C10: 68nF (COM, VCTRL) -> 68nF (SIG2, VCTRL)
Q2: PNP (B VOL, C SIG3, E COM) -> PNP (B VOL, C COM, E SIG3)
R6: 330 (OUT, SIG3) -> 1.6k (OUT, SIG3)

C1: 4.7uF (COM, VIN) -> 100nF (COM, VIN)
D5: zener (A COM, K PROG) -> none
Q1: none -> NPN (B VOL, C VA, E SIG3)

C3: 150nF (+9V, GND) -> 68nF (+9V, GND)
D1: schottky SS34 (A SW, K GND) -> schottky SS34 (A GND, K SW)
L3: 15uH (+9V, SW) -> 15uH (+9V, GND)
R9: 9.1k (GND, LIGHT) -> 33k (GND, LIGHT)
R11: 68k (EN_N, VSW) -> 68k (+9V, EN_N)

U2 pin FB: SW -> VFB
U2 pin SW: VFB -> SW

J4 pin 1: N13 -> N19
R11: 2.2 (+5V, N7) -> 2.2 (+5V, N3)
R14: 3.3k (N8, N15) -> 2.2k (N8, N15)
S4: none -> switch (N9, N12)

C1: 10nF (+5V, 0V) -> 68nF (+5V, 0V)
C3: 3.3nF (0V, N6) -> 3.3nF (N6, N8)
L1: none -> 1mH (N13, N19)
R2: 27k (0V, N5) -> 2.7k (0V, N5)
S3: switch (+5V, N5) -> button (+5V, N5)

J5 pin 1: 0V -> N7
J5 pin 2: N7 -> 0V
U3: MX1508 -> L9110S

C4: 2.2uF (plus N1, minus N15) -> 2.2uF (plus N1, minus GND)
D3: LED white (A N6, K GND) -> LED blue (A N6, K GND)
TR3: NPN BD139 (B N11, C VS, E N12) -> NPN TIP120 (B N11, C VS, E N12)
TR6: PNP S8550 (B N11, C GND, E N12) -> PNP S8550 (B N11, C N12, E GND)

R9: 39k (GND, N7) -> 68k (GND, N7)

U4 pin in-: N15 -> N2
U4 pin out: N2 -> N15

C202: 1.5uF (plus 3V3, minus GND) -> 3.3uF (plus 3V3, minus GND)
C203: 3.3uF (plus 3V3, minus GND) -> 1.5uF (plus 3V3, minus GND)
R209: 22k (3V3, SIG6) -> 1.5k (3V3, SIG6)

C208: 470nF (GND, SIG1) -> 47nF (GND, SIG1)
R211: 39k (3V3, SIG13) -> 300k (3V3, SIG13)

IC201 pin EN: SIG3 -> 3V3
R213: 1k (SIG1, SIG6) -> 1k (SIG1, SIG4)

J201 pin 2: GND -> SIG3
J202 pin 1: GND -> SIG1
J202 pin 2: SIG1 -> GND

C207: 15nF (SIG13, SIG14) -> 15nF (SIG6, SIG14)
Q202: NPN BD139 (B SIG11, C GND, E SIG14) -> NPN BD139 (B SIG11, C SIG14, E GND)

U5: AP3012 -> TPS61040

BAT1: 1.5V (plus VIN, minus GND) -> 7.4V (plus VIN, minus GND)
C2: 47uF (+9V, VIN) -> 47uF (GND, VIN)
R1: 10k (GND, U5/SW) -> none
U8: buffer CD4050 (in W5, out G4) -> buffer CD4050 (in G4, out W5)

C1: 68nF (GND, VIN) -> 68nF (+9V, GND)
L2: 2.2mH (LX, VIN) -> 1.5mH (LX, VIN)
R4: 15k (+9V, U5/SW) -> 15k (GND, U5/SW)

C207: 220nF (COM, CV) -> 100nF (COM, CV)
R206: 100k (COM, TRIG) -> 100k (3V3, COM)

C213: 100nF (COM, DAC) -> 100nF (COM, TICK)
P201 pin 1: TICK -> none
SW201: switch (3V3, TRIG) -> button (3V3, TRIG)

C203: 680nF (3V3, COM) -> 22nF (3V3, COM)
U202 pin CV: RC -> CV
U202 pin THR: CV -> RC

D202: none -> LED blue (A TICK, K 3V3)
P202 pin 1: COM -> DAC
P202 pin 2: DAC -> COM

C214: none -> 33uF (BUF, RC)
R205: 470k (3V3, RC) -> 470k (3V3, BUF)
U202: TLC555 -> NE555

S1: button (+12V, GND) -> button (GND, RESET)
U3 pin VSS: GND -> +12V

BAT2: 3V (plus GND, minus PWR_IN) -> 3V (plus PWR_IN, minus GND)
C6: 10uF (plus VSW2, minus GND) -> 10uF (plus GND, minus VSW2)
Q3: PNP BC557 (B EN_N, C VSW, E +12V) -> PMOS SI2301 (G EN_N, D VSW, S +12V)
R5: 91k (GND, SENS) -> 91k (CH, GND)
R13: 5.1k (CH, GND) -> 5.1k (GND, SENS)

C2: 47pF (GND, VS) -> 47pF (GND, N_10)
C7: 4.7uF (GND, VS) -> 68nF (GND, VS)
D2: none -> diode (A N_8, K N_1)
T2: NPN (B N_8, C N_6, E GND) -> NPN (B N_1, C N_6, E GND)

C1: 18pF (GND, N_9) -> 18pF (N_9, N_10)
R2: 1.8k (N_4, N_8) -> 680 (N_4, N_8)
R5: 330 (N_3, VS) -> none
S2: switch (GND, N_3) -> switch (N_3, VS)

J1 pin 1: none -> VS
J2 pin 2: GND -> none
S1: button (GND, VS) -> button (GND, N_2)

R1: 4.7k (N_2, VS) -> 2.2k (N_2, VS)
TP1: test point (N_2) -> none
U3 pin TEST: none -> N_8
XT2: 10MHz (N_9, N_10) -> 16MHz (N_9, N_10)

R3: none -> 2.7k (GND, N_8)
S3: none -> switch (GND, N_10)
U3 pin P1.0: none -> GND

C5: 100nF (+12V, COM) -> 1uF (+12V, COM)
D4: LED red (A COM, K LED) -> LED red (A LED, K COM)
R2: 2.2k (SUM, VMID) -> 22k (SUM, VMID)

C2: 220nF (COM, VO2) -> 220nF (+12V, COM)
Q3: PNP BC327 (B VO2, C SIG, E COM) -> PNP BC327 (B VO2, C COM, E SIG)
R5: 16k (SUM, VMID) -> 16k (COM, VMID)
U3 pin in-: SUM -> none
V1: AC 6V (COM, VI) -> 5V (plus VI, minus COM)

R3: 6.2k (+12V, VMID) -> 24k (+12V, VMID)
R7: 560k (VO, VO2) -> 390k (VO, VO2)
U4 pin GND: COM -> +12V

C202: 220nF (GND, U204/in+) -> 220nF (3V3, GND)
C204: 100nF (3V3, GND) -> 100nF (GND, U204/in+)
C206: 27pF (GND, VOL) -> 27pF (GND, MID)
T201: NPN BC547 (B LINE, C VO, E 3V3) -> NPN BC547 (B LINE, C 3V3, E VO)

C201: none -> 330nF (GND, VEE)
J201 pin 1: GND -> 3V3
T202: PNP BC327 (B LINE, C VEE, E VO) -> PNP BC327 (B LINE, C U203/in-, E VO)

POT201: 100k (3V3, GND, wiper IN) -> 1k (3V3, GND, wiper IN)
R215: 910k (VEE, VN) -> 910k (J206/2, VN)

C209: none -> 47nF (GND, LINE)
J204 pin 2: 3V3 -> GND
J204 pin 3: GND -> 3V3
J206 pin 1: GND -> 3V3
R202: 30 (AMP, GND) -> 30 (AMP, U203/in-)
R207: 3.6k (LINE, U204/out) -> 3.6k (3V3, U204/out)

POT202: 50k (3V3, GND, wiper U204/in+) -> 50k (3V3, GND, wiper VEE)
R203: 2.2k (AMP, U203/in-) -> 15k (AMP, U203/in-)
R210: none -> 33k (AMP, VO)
++++++
▶ Prompt: One stretch of the lines above is wanted, from the line that contains "R14: 3.3k (N8, N15) -> 2.2k (N8, N15)" through the line that contains "C207: 15nF (SIG13, SIG14)". Output it exactly.

▶ Result:
R14: 3.3k (N8, N15) -> 2.2k (N8, N15)
S4: none -> switch (N9, N12)

C1: 10nF (+5V, 0V) -> 68nF (+5V, 0V)
C3: 3.3nF (0V, N6) -> 3.3nF (N6, N8)
L1: none -> 1mH (N13, N19)
R2: 27k (0V, N5) -> 2.7k (0V, N5)
S3: switch (+5V, N5) -> button (+5V, N5)

J5 pin 1: 0V -> N7
J5 pin 2: N7 -> 0V
U3: MX1508 -> L9110S

C4: 2.2uF (plus N1, minus N15) -> 2.2uF (plus N1, minus GND)
D3: LED white (A N6, K GND) -> LED blue (A N6, K GND)
TR3: NPN BD139 (B N11, C VS, E N12) -> NPN TIP120 (B N11, C VS, E N12)
TR6: PNP S8550 (B N11, C GND, E N12) -> PNP S8550 (B N11, C N12, E GND)

R9: 39k (GND, N7) -> 68k (GND, N7)

U4 pin in-: N15 -> N2
U4 pin out: N2 -> N15

C202: 1.5uF (plus 3V3, minus GND) -> 3.3uF (plus 3V3, minus GND)
C203: 3.3uF (plus 3V3, minus GND) -> 1.5uF (plus 3V3, minus GND)
R209: 22k (3V3, SIG6) -> 1.5k (3V3, SIG6)

C208: 470nF (GND, SIG1) -> 47nF (GND, SIG1)
R211: 39k (3V3, SIG13) -> 300k (3V3, SIG13)

IC201 pin EN: SIG3 -> 3V3
R213: 1k (SIG1, SIG6) -> 1k (SIG1, SIG4)

J201 pin 2: GND -> SIG3
J202 pin 1: GND -> SIG1
J202 pin 2: SIG1 -> GND

C207: 15nF (SIG13, SIG14) -> 15nF (SIG6, SIG14)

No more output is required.